## Your goal
An exact reproduction of the listing, minus the pictures, is the required output.

** Material for this exercise follows **

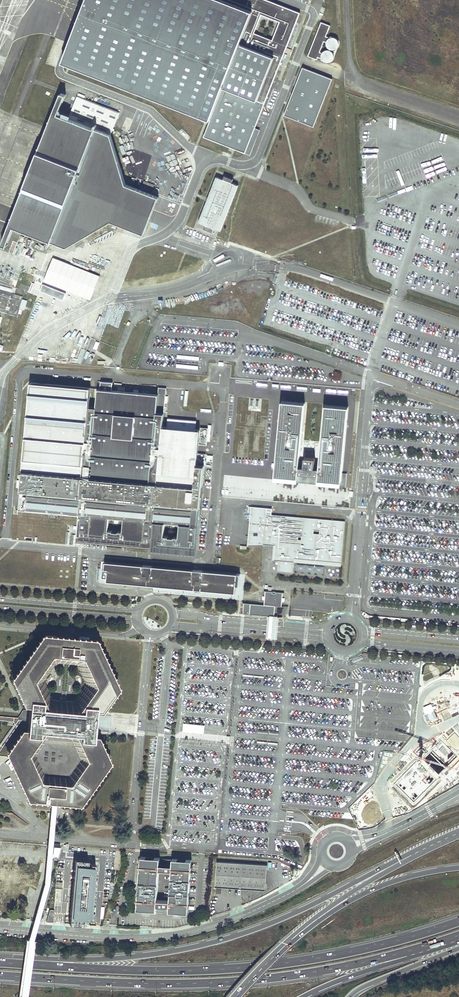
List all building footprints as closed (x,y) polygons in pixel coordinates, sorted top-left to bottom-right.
[(63,62),(212,120),(256,9),(233,0),(88,0),(63,62)] [(256,9),(212,120),(205,138),(246,154),(302,11),(273,0),(233,0),(256,9)] [(330,26),(322,22),(309,56),(317,59),(318,57),(322,58),(322,56),(323,54),(320,53),(325,41),(327,42),(329,39),(331,38),(326,36),(330,26)] [(333,38),(331,38),(329,39),(327,42),(327,45),(328,47),(330,49),(332,50),(335,50),(337,49),(339,47),(340,45),(340,42),(338,40),(336,38),(333,38)] [(324,52),(323,54),(322,56),(322,58),(323,61),(325,62),(327,63),(330,63),(332,62),(334,61),(335,58),(335,56),(334,53),(332,51),(329,51),(327,51),(324,52)] [(332,78),(303,67),(285,115),(314,126),(332,78)] [(66,95),(61,93),(54,112),(58,114),(66,95)] [(119,112),(76,95),(67,118),(58,114),(54,112),(10,225),(14,227),(67,248),(111,221),(144,234),(159,197),(126,184),(111,135),(119,112)] [(222,180),(215,177),(197,223),(220,232),(238,186),(231,183),(233,179),(224,175),(222,180)] [(14,227),(10,225),(2,245),(7,246),(14,227)] [(45,283),(91,300),(100,276),(54,258),(45,283)] [(0,293),(0,307),(8,310),(7,313),(17,316),(19,308),(22,299),(23,296),(13,294),(13,295),(11,296),(0,293)] [(91,384),(32,379),(19,506),(80,512),(89,404),(91,384)] [(113,380),(101,379),(100,387),(98,387),(96,405),(89,404),(80,512),(77,538),(81,539),(182,548),(181,553),(189,553),(189,555),(197,555),(203,484),(205,484),(205,480),(203,480),(206,452),(198,451),(199,442),(207,443),(207,439),(208,426),(201,425),(200,427),(195,427),(196,419),(168,416),(168,425),(163,424),(166,386),(159,385),(158,392),(112,388),(113,380)] [(282,401),(276,475),(298,477),(298,469),(319,471),(318,479),(341,481),(348,406),(324,404),(318,467),(315,467),(316,458),(304,457),(303,466),(300,466),(305,403),(282,401)] [(272,508),(249,506),(248,512),(251,513),(248,546),(263,545),(264,544),(276,545),(274,560),(279,561),(278,571),(293,573),(294,558),(341,563),(345,522),(271,515),(272,508)] [(241,572),(102,560),(101,567),(104,567),(103,575),(108,575),(107,579),(236,590),(236,584),(239,584),(241,572)] [(269,591),(265,591),(265,598),(264,605),(244,603),(243,614),(268,616),(269,616),(269,614),(274,615),(275,606),(282,607),(282,600),(283,593),(269,591)] [(269,616),(268,616),(266,638),(277,639),(279,617),(269,616)] [(43,632),(11,677),(24,702),(30,702),(31,697),(43,698),(43,704),(48,705),(35,676),(53,650),(84,653),(98,682),(80,708),(85,708),(85,701),(98,702),(97,709),(103,709),(120,687),(97,637),(43,632)] [(43,698),(31,697),(30,702),(30,710),(28,721),(28,727),(28,731),(40,733),(41,728),(46,728),(76,731),(82,731),(82,736),(95,738),(95,733),(95,732),(95,730),(96,721),(97,714),(97,711),(97,709),(98,702),(85,701),(85,708),(80,708),(48,705),(43,704),(43,698)] [(23,709),(20,714),(18,718),(0,716),(0,720),(13,721),(14,724),(0,744),(0,750),(21,720),(28,721),(30,710),(23,709)] [(6,750),(29,798),(52,800),(54,800),(57,800),(68,802),(82,803),(112,759),(101,736),(100,733),(95,733),(95,738),(82,736),(82,731),(76,731),(89,758),(71,782),(42,779),(29,752),(46,728),(41,728),(40,733),(28,731),(28,727),(23,727),(6,750)] [(20,996),(26,996),(34,939),(50,882),(52,856),(53,854),(53,853),(57,800),(54,800),(52,800),(45,880),(28,938),(20,996)] [(89,852),(63,850),(52,917),(95,918),(112,854),(104,855),(89,852)] [(160,858),(140,856),(137,909),(156,910),(156,905),(157,901),(159,871),(159,861),(160,858)] [(172,862),(159,861),(159,871),(171,872),(169,902),(157,901),(156,905),(169,906),(168,911),(188,912),(191,860),(172,859),(172,862)] [(217,861),(215,886),(240,888),(242,863),(217,861)] [(267,865),(242,863),(240,888),(266,890),(267,865)]
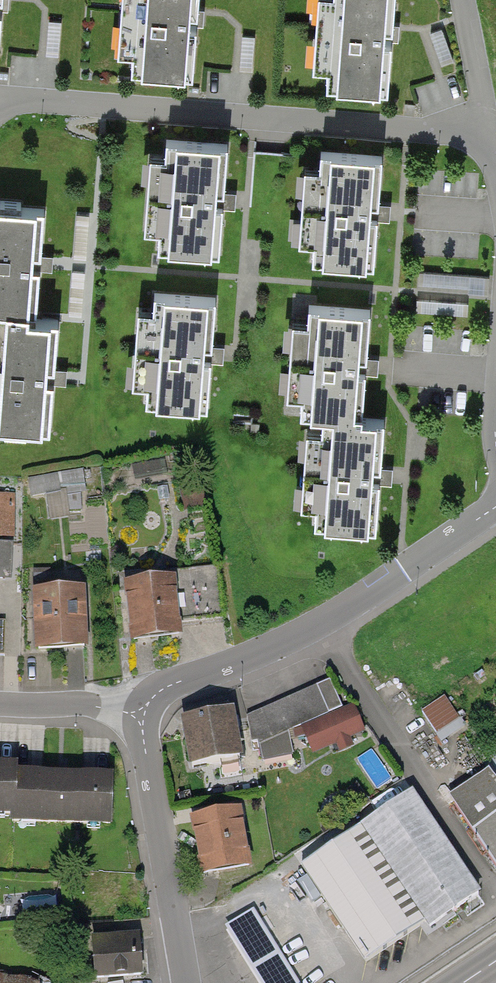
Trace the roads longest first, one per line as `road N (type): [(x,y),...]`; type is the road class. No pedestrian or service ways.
road 1 (residential): [(18,100),(485,137)]
road 2 (residential): [(147,716),(172,685),(315,629),(495,507)]
road 3 (residential): [(147,716),(185,982)]
road 4 (residential): [(0,704),(86,705),(147,716)]

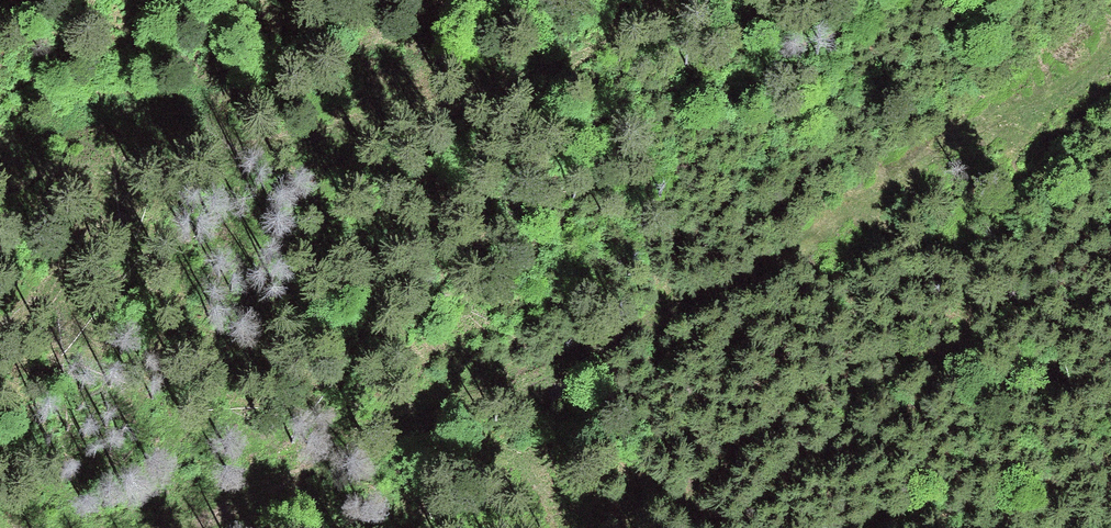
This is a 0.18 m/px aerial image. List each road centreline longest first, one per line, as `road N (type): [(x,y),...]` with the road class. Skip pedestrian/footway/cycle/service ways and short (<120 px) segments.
road 1 (track): [(167,527),(288,489),(579,361),(1110,41)]
road 2 (track): [(428,113),(715,0)]

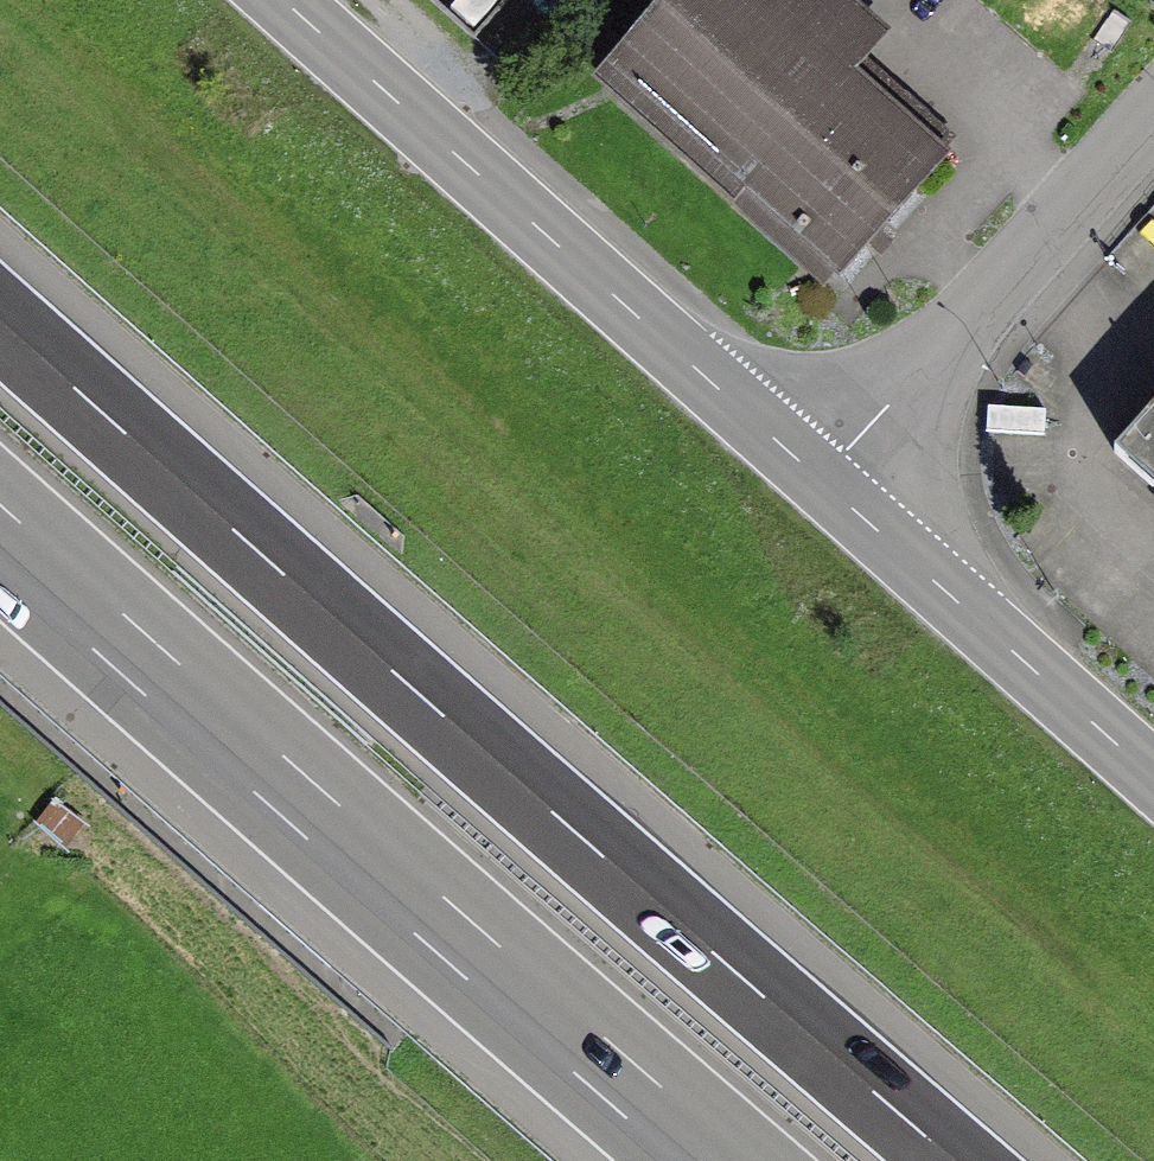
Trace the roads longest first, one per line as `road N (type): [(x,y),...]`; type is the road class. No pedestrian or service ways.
road 1 (motorway): [(959,1160),(0,318)]
road 2 (motorway): [(0,536),(712,1160)]
road 3 (primary): [(281,0),(821,481)]
road 4 (residential): [(821,481),(1153,111)]
road 5 (primary): [(821,481),(1153,778)]

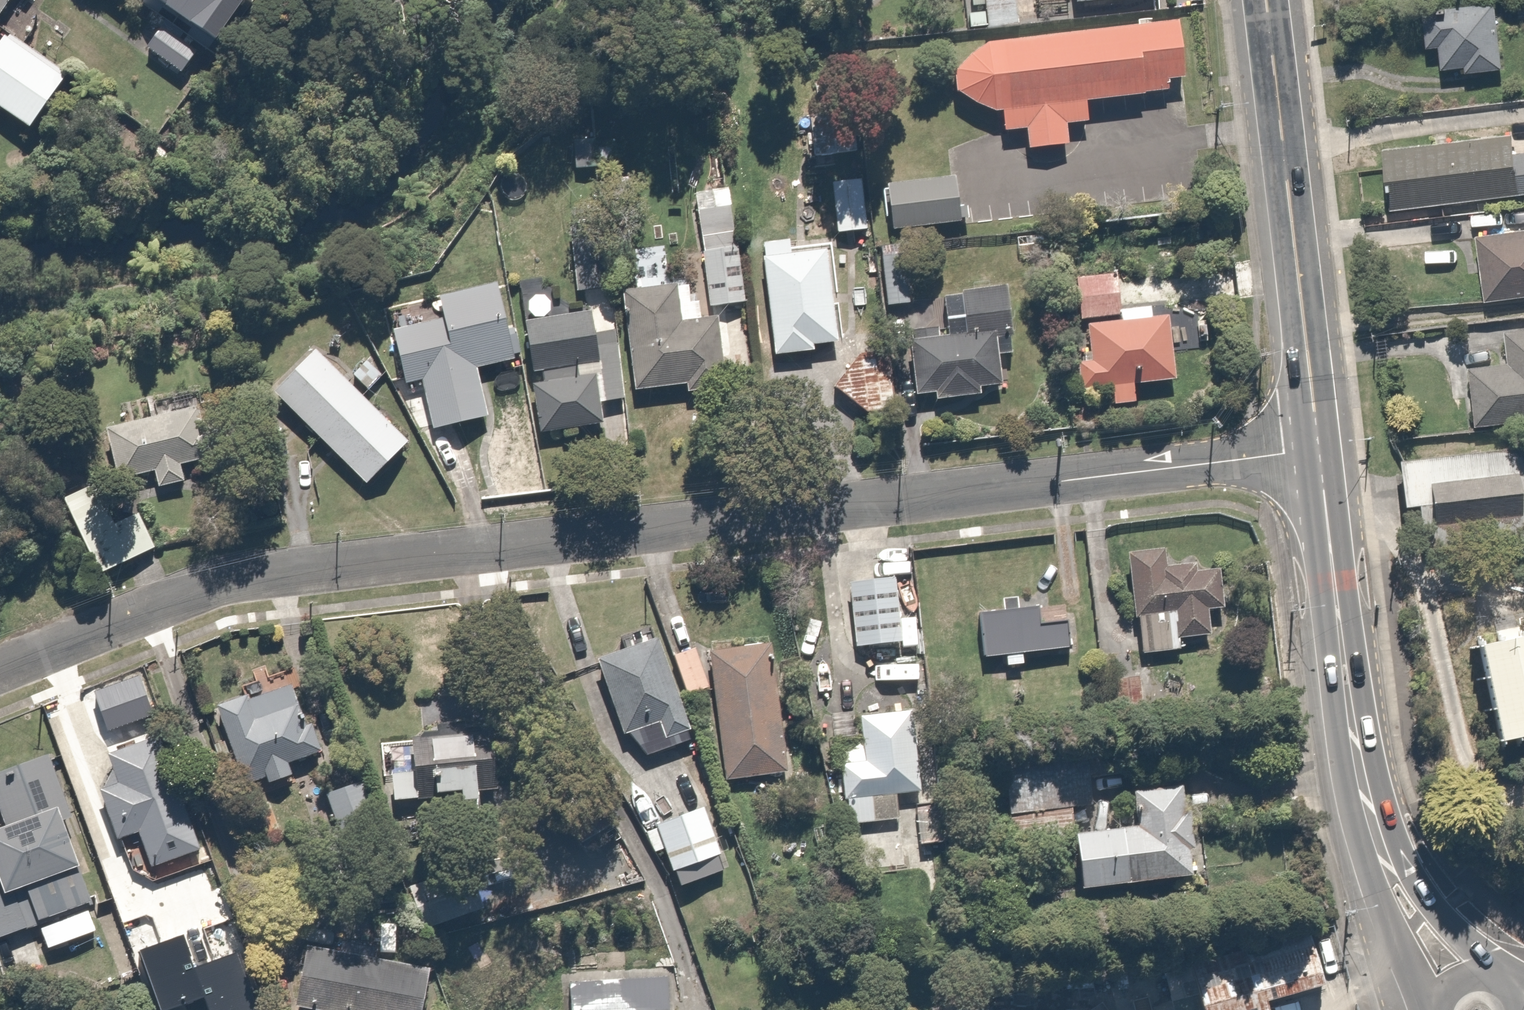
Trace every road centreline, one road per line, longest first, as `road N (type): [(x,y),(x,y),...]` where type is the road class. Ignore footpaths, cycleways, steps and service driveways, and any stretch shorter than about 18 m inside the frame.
road 1 (residential): [(0,670),(213,587),(1320,450)]
road 2 (secondary): [(1271,0),(1320,450)]
road 3 (secondary): [(1320,450),(1373,775),(1396,861)]
road 4 (secondary): [(1396,861),(1493,987)]
road 5 (secondary): [(1429,1009),(1396,861)]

** End of Material for this exercise **

## Output for this task
List all building footprints as closed (x,y) polygons in pixel coordinates, sorted top-left to bottom-right.
[(63,62),(212,120),(256,9),(233,0),(88,0),(63,62)] [(256,9),(212,120),(205,138),(246,154),(302,11),(273,0),(233,0),(256,9)] [(330,26),(322,22),(309,56),(317,59),(318,57),(322,58),(322,56),(323,54),(320,53),(325,41),(327,42),(329,39),(331,38),(326,36),(330,26)] [(333,38),(331,38),(329,39),(327,42),(327,45),(328,47),(330,49),(332,50),(335,50),(337,49),(339,47),(340,45),(340,42),(338,40),(336,38),(333,38)] [(324,52),(323,54),(322,56),(322,58),(323,61),(325,62),(327,63),(330,63),(332,62),(334,61),(335,58),(335,56),(334,53),(332,51),(329,51),(327,51),(324,52)] [(332,78),(303,67),(285,115),(314,126),(332,78)] [(66,95),(61,93),(54,112),(58,114),(66,95)] [(119,112),(76,95),(67,118),(58,114),(54,112),(10,225),(14,227),(67,248),(111,221),(144,234),(159,197),(126,184),(111,135),(119,112)] [(222,180),(215,177),(197,223),(220,232),(238,186),(231,183),(233,179),(224,175),(222,180)] [(14,227),(10,225),(2,245),(7,246),(14,227)] [(45,283),(91,300),(100,276),(54,258),(45,283)] [(0,293),(0,307),(8,310),(7,313),(17,316),(19,308),(22,299),(23,296),(13,294),(13,295),(11,296),(0,293)] [(91,384),(32,379),(19,506),(80,512),(89,404),(91,384)] [(113,380),(101,379),(100,387),(98,387),(96,405),(89,404),(80,512),(77,538),(81,539),(182,548),(181,553),(189,553),(189,555),(197,555),(203,484),(205,484),(205,480),(203,480),(206,452),(198,451),(199,442),(207,443),(207,439),(208,426),(201,425),(200,427),(195,427),(196,419),(168,416),(168,425),(163,424),(166,386),(159,385),(158,392),(112,388),(113,380)] [(282,401),(276,475),(298,477),(298,469),(319,471),(318,479),(341,481),(348,406),(324,404),(318,467),(315,467),(316,458),(304,457),(303,466),(300,466),(305,403),(282,401)] [(272,508),(249,506),(248,512),(251,513),(248,546),(263,545),(264,544),(276,545),(274,560),(279,561),(278,571),(293,573),(294,558),(341,563),(345,522),(271,515),(272,508)] [(241,572),(102,560),(101,567),(104,567),(103,575),(108,575),(107,579),(236,590),(236,584),(239,584),(241,572)] [(269,591),(265,591),(265,598),(264,605),(244,603),(243,614),(268,616),(269,616),(269,614),(274,615),(275,606),(282,607),(282,600),(283,593),(269,591)] [(269,616),(268,616),(266,638),(277,639),(279,617),(269,616)] [(43,632),(11,677),(24,702),(30,702),(31,697),(43,698),(43,704),(48,705),(35,676),(53,650),(84,653),(98,682),(80,708),(85,708),(85,701),(98,702),(97,709),(103,709),(120,687),(97,637),(43,632)] [(43,698),(31,697),(30,702),(30,710),(28,721),(28,727),(28,731),(40,733),(41,728),(46,728),(76,731),(82,731),(82,736),(95,738),(95,733),(95,732),(95,730),(96,721),(97,714),(97,711),(97,709),(98,702),(85,701),(85,708),(80,708),(48,705),(43,704),(43,698)] [(23,709),(20,714),(18,718),(0,716),(0,720),(13,721),(14,724),(0,744),(0,750),(21,720),(28,721),(30,710),(23,709)] [(6,750),(29,798),(52,800),(54,800),(57,800),(68,802),(82,803),(112,759),(101,736),(100,733),(95,733),(95,738),(82,736),(82,731),(76,731),(89,758),(71,782),(42,779),(29,752),(46,728),(41,728),(40,733),(28,731),(28,727),(23,727),(6,750)] [(20,996),(26,996),(34,939),(50,882),(52,856),(53,854),(53,853),(57,800),(54,800),(52,800),(45,880),(28,938),(20,996)] [(89,852),(63,850),(52,917),(95,918),(112,854),(104,855),(89,852)] [(160,858),(140,856),(137,909),(156,910),(156,905),(157,901),(159,871),(159,861),(160,858)] [(172,862),(159,861),(159,871),(171,872),(169,902),(157,901),(156,905),(169,906),(168,911),(188,912),(191,860),(172,859),(172,862)] [(217,861),(215,886),(240,888),(242,863),(217,861)] [(267,865),(242,863),(240,888),(266,890),(267,865)]
Trace the roads longest first, one per line as `road N (type): [(x,y),...]`; type is the road class. No pedestrian or service ways.
road 1 (residential): [(18,100),(485,137)]
road 2 (residential): [(147,716),(172,685),(315,629),(495,507)]
road 3 (residential): [(147,716),(185,982)]
road 4 (residential): [(0,704),(86,705),(147,716)]

This is a 0.18 m/px aerial image. List each road centreline longest first, one per line, as `road N (type): [(x,y),...]` with the road class. Skip pedestrian/footway/cycle/service ways and short (<120 px) segments.
road 1 (track): [(167,527),(288,489),(579,361),(1110,41)]
road 2 (track): [(428,113),(715,0)]

Trace the roads longest first, one per line as `road N (type): [(x,y),...]`; type is the road class. No pedestrian or service ways.
road 1 (motorway): [(959,1160),(0,318)]
road 2 (motorway): [(0,536),(712,1160)]
road 3 (primary): [(281,0),(821,481)]
road 4 (residential): [(821,481),(1153,111)]
road 5 (primary): [(821,481),(1153,778)]

Trace every road centreline, one road per line, longest first, as `road N (type): [(x,y),(x,y),...]` where type is the road class. Ignore footpaths, cycleways, steps and service driveways, and any stretch shorter than about 18 m inside the frame.
road 1 (residential): [(0,670),(213,587),(1320,450)]
road 2 (secondary): [(1271,0),(1320,450)]
road 3 (secondary): [(1320,450),(1373,775),(1396,861)]
road 4 (secondary): [(1396,861),(1493,987)]
road 5 (secondary): [(1429,1009),(1396,861)]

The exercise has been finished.